Task instructions: Drop every picture, then transcribe the remaining data exactly.

Given material:
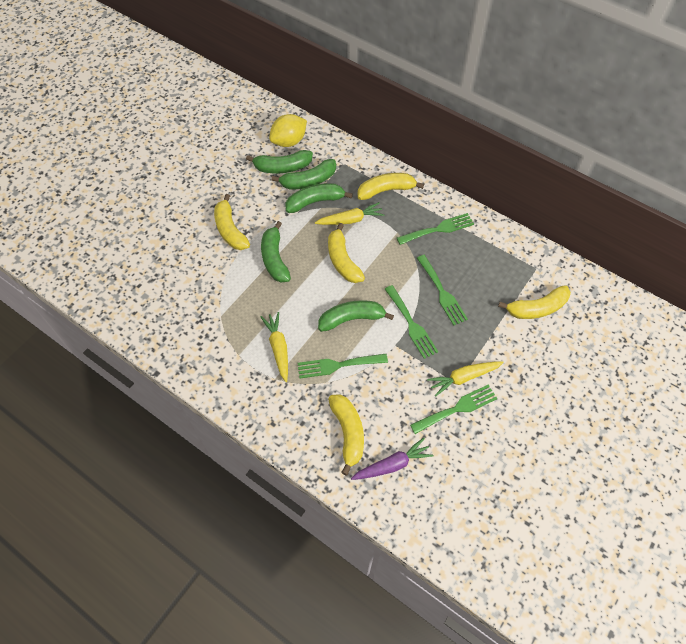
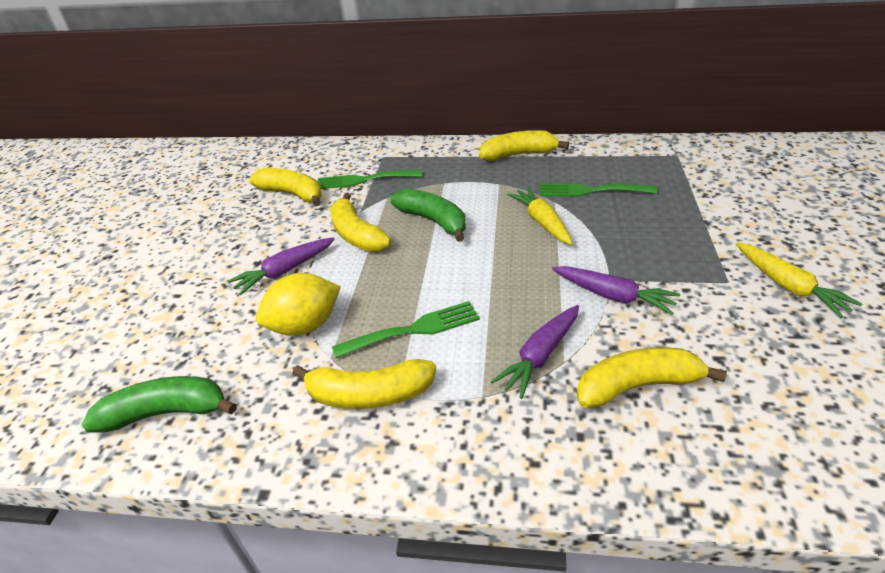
green banana: 5 -> 2
green fork: 5 -> 3
purple carrot: 1 -> 3
yellow carrot: 3 -> 2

Answer space:
green banana: 5 -> 2
green fork: 5 -> 3
purple carrot: 1 -> 3
yellow carrot: 3 -> 2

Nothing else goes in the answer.